(Object correspondence data)
========================================
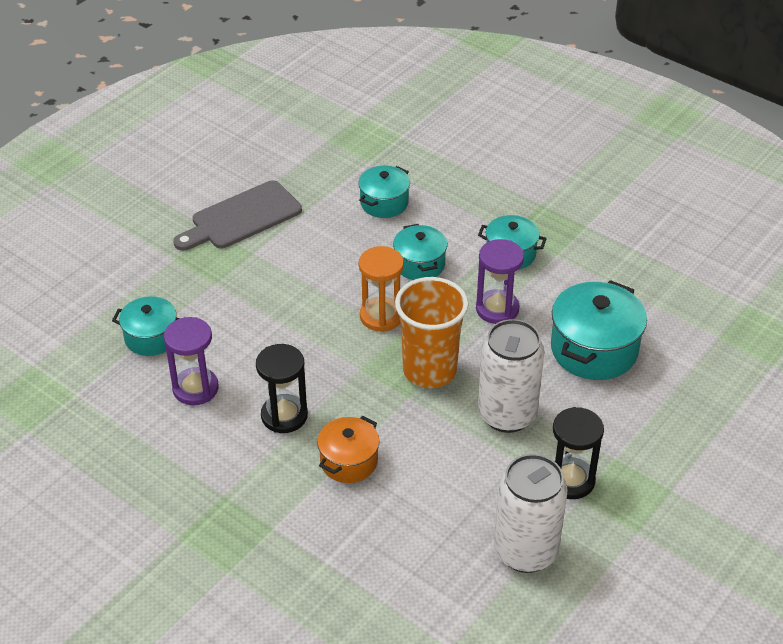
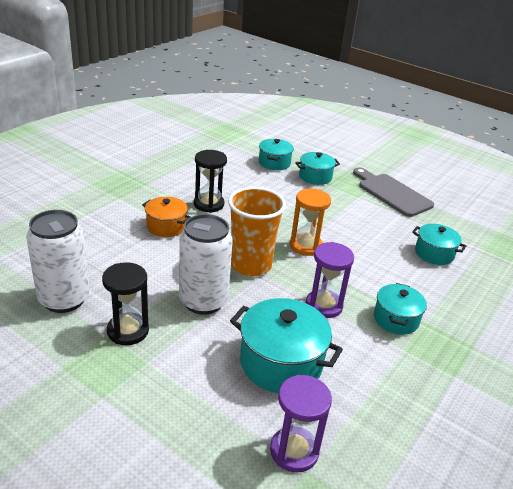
camera: 85 degrees right, 10 degrees down
(195, 388) = (233, 176): purple hourglass -> purple hourglass (294, 451)
(419, 264) = (367, 267): turquoise pot -> turquoise pot (315, 177)

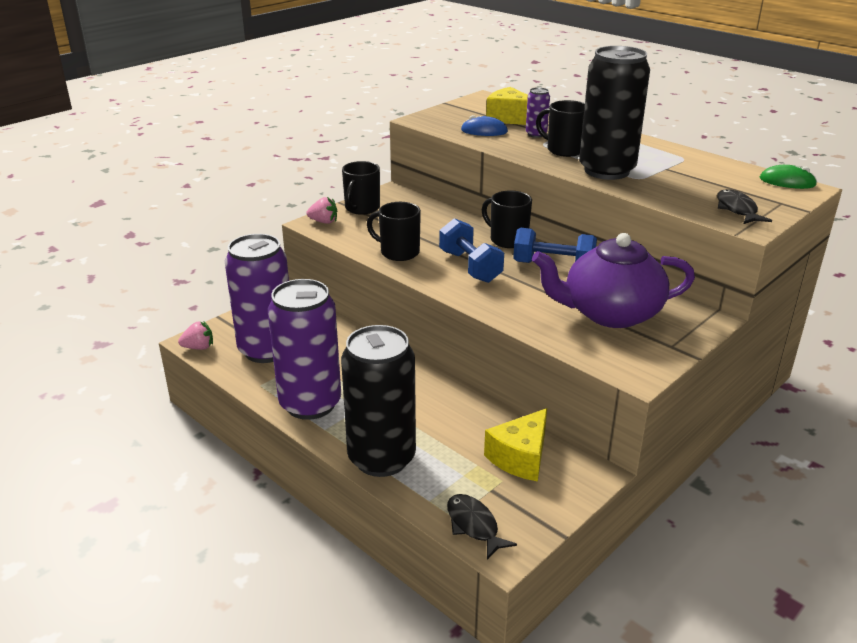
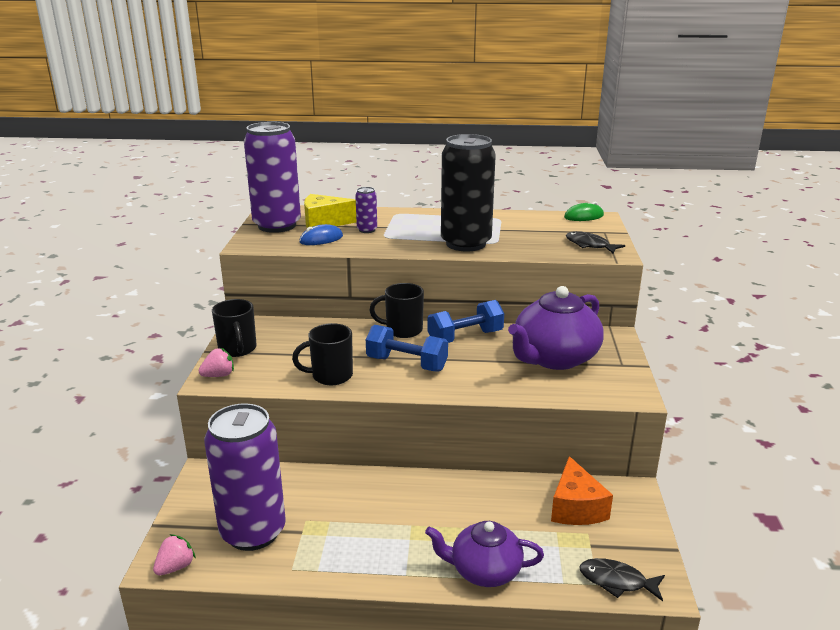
camera: 40 degrees left, 5 degrees down
(310, 404) = (363, 559): purple can -> purple can (277, 225)
(381, 458) = (484, 571): black can -> purple teapot
(520, 457) = (576, 507): yellow cheese -> orange cheese
(564, 150) = (409, 236): black mug -> none

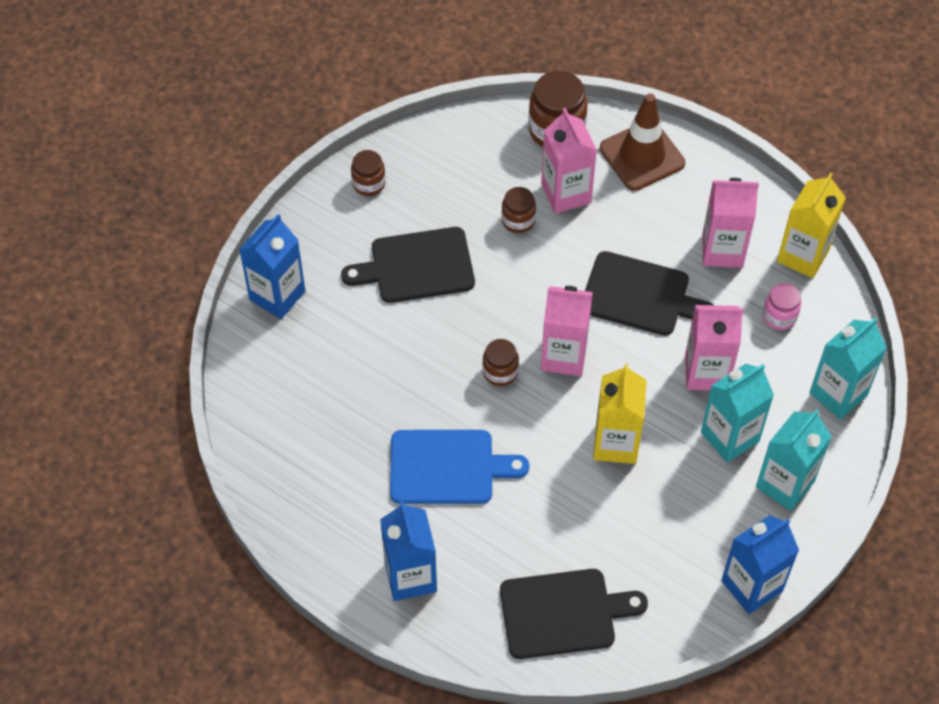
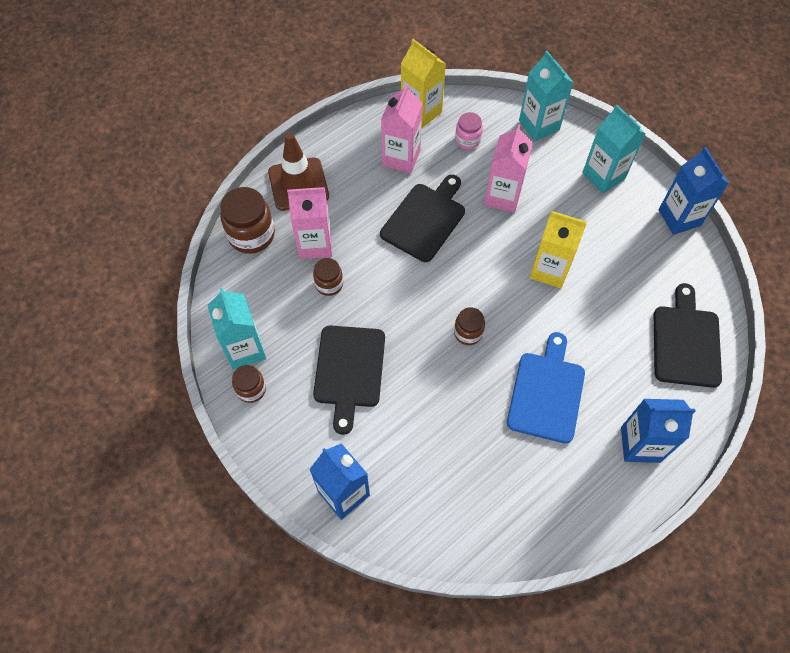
camera: 75 degrees left, 5 degrees up
(564, 356) = (465, 284): pink carton -> none
(730, 437) = (559, 197): turquoise carton -> turquoise carton (245, 349)

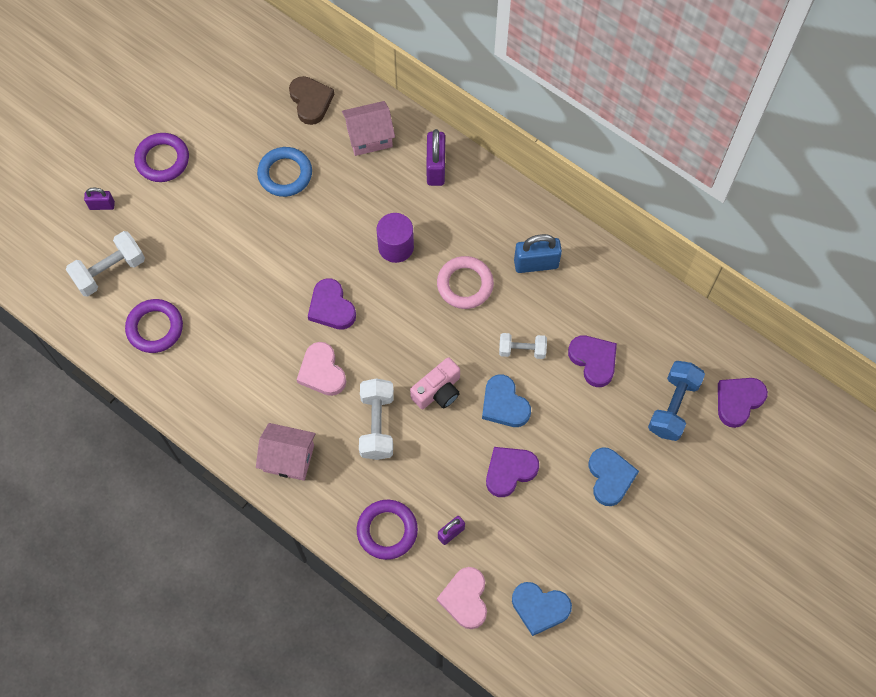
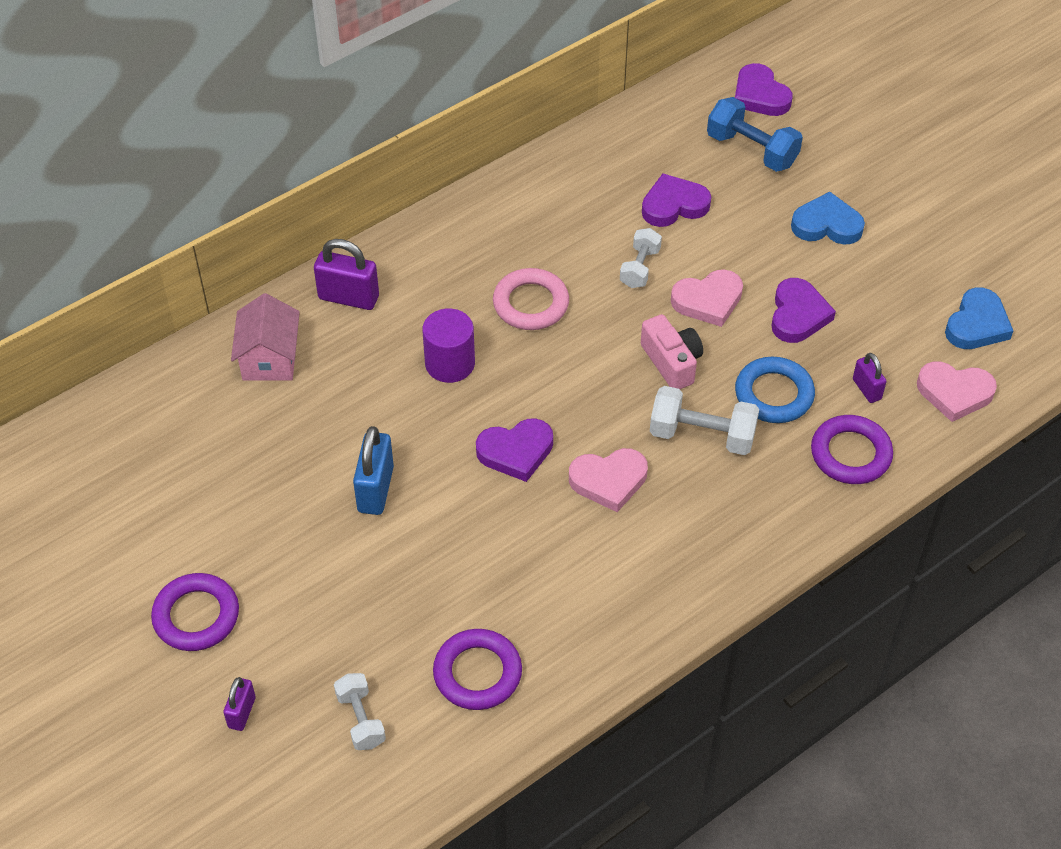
camera: 75 degrees left, 15 degrees down
(110, 271) = (361, 719): white dumbbell -> white dumbbell, size x0.64
(285, 174) = (287, 466): blue ring -> blue ring (774, 394)
(288, 458) = (725, 543): pink house -> none
(311, 101) = (182, 413): brown heart -> none
(504, 404) = (708, 301): blue heart -> pink heart
(509, 471) = (798, 315): purple heart -> purple heart turned 150 degrees counterclockwise
(536, 264) = (526, 229): blue padlock -> blue padlock (375, 489)

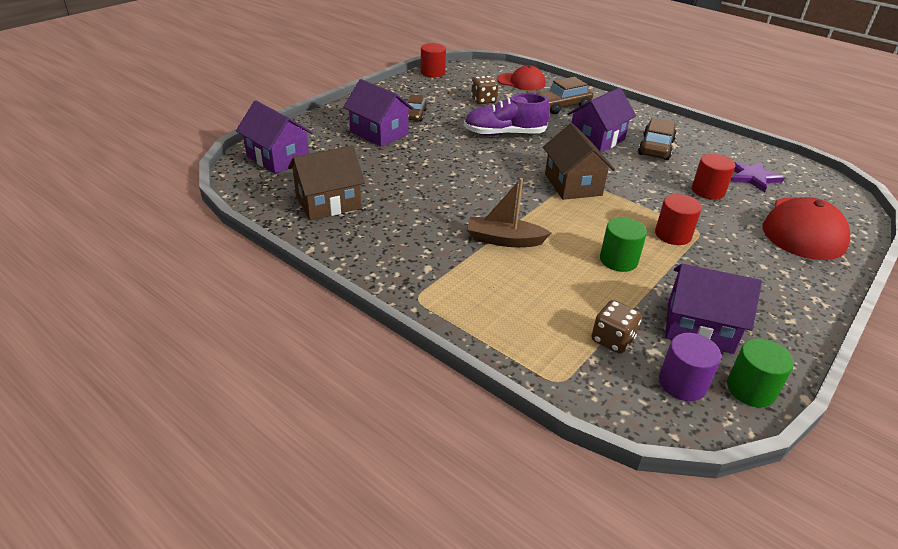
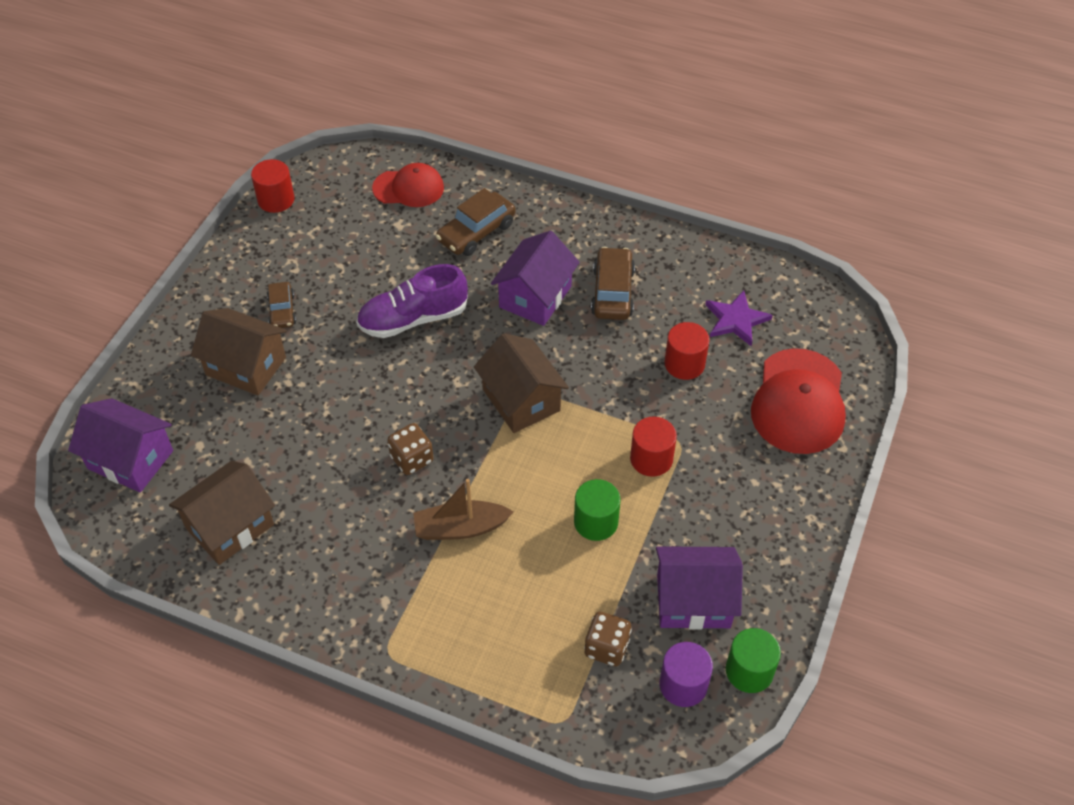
camera: 15 degrees left, 15 degrees up
(379, 133) = (246, 366): purple house -> brown house
(483, 100) = (366, 249): brown dice -> brown dice (412, 459)

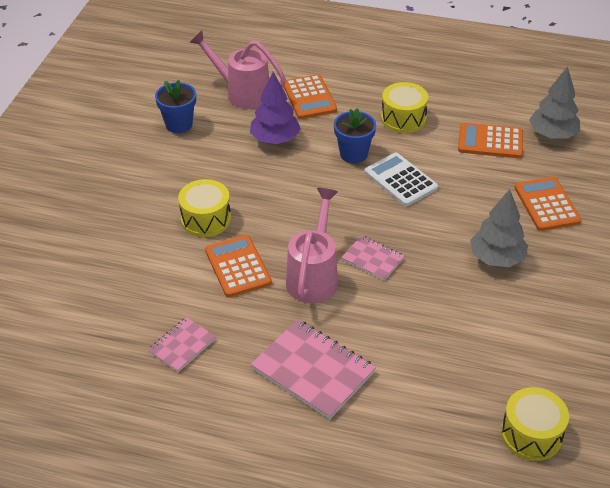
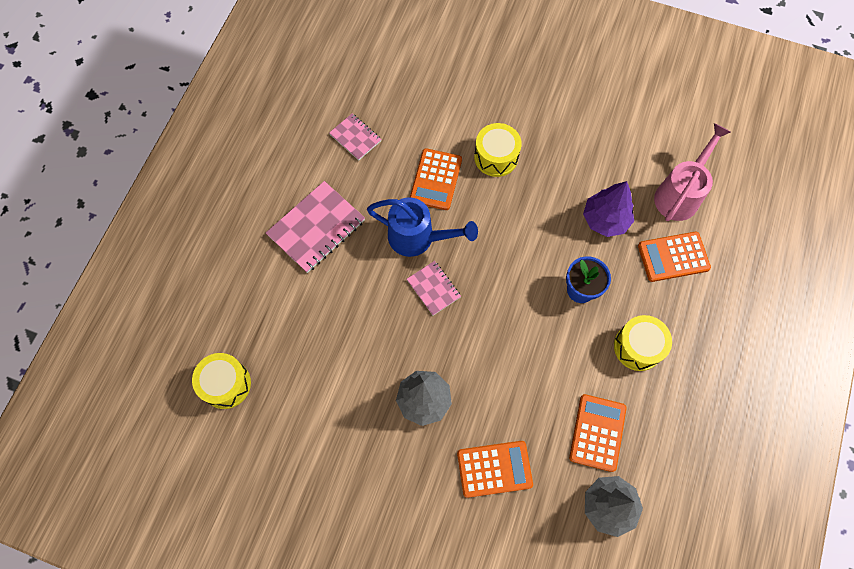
camera: 95 degrees right, 25 degrees up
(179, 124) = (629, 137): blue flower pot -> none
(238, 266) = (436, 179): orange calculator -> orange calculator turned 120 degrees clockwise
(314, 276) = (418, 238): pink watering can -> blue watering can
(372, 259) = (433, 288): pink notebook -> pink notebook turned 75 degrees counterclockwise
(400, 180) = (539, 329): white calculator -> none

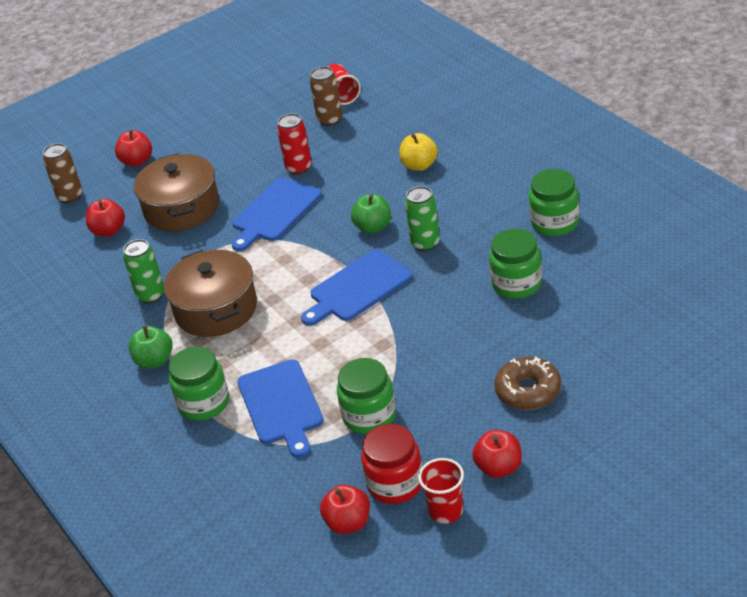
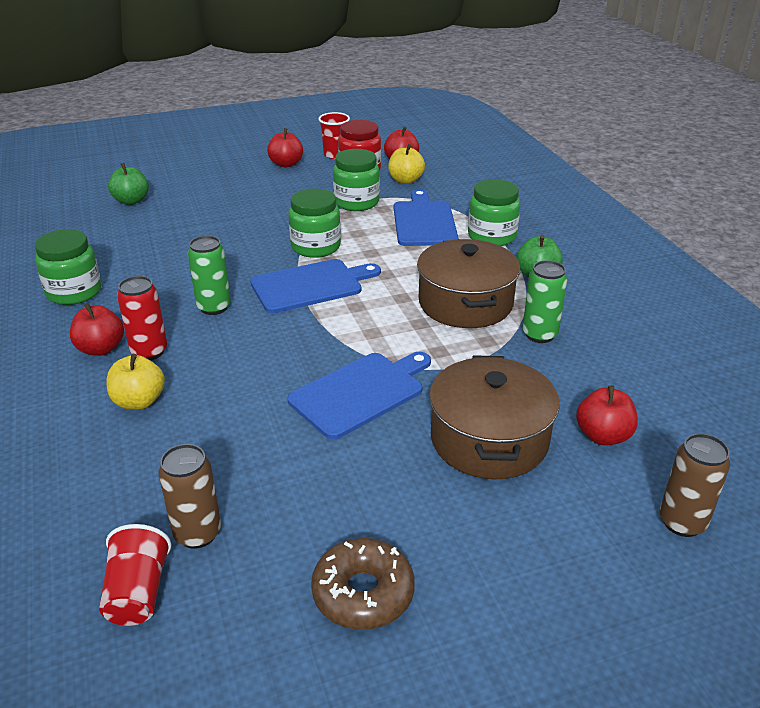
camera: 170 degrees left, 5 degrees down
(137, 161) = (562, 563): red apple -> red apple (101, 349)
(299, 168) = (296, 452): red can -> red can (149, 352)
(327, 479) = (405, 180): none -> yellow apple
(373, 227) = (254, 339): green apple -> green apple (131, 201)
(517, 284) = (166, 253): green jar -> green jar (315, 247)
(528, 391) = (230, 191): brown donut -> brown donut (363, 593)

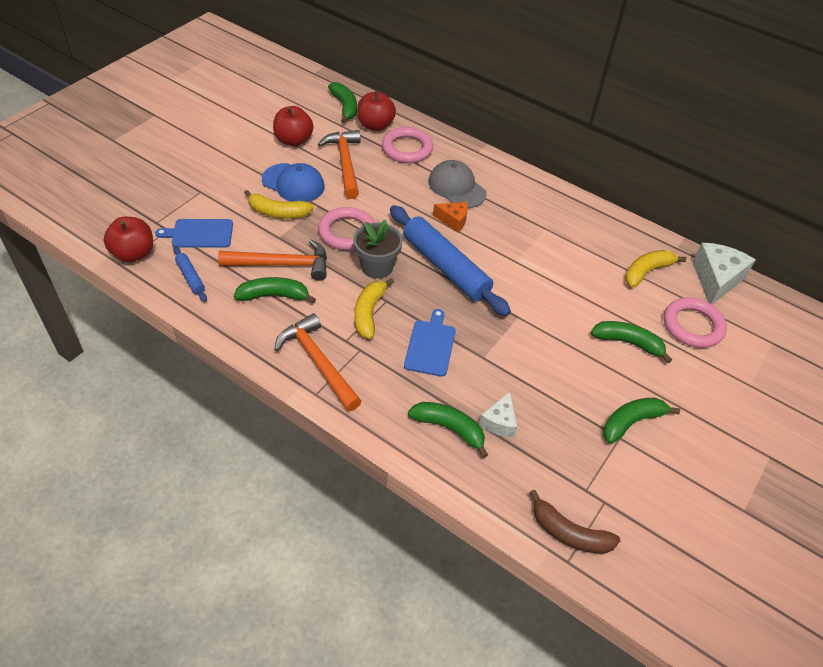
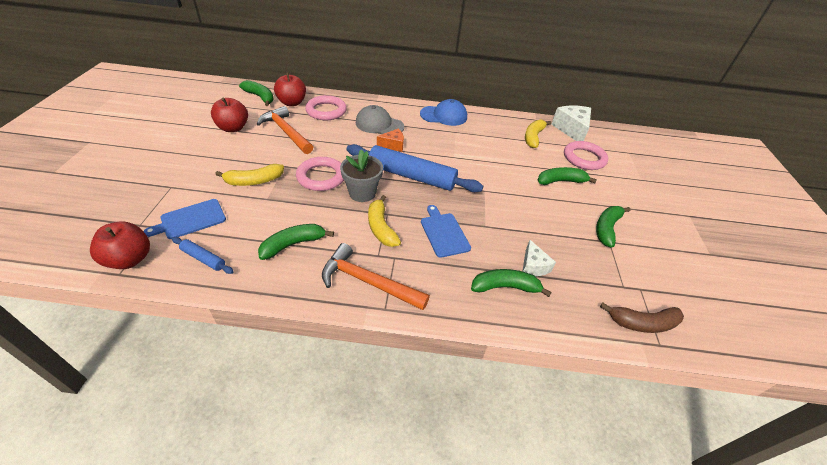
camera: 30 degrees left, 5 degrees down
(282, 264) = (284, 218): orange hammer -> none
(293, 183) = (253, 157): blue cap -> blue cap (444, 116)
========================================
Required work:
Reproduce the data in full. Do not carry over any picture.

Result of the exercise:
camera: 85 degrees right, 10 degrees down
(195, 388) = (233, 176): purple hourglass -> purple hourglass (294, 451)
(419, 264) = (367, 267): turquoise pot -> turquoise pot (315, 177)

camera: 40 degrees left, 5 degrees down
(310, 404) = (363, 559): purple can -> purple can (277, 225)
(381, 458) = (484, 571): black can -> purple teapot
(520, 457) = (576, 507): yellow cheese -> orange cheese
(564, 150) = (409, 236): black mug -> none

camera: 75 degrees left, 5 degrees up
(564, 356) = (465, 284): pink carton -> none
(730, 437) = (559, 197): turquoise carton -> turquoise carton (245, 349)

camera: 75 degrees left, 15 degrees down
(110, 271) = (361, 719): white dumbbell -> white dumbbell, size x0.64
(285, 174) = (287, 466): blue ring -> blue ring (774, 394)
(288, 458) = (725, 543): pink house -> none
(311, 101) = (182, 413): brown heart -> none
(504, 404) = (708, 301): blue heart -> pink heart
(509, 471) = (798, 315): purple heart -> purple heart turned 150 degrees counterclockwise
(536, 264) = (526, 229): blue padlock -> blue padlock (375, 489)

camera: 15 degrees left, 15 degrees up
(379, 133) = (246, 366): purple house -> brown house
(483, 100) = (366, 249): brown dice -> brown dice (412, 459)

camera: 95 degrees right, 25 degrees up
(179, 124) = (629, 137): blue flower pot -> none
(238, 266) = (436, 179): orange calculator -> orange calculator turned 120 degrees clockwise
(314, 276) = (418, 238): pink watering can -> blue watering can
(372, 259) = (433, 288): pink notebook -> pink notebook turned 75 degrees counterclockwise
(400, 180) = (539, 329): white calculator -> none

camera: 170 degrees left, 5 degrees down
(137, 161) = (562, 563): red apple -> red apple (101, 349)
(299, 168) = (296, 452): red can -> red can (149, 352)
(327, 479) = (405, 180): none -> yellow apple
(373, 227) = (254, 339): green apple -> green apple (131, 201)
(517, 284) = (166, 253): green jar -> green jar (315, 247)
(528, 391) = (230, 191): brown donut -> brown donut (363, 593)

camera: 30 degrees left, 5 degrees down
(282, 264) = (284, 218): orange hammer -> none
(293, 183) = (253, 157): blue cap -> blue cap (444, 116)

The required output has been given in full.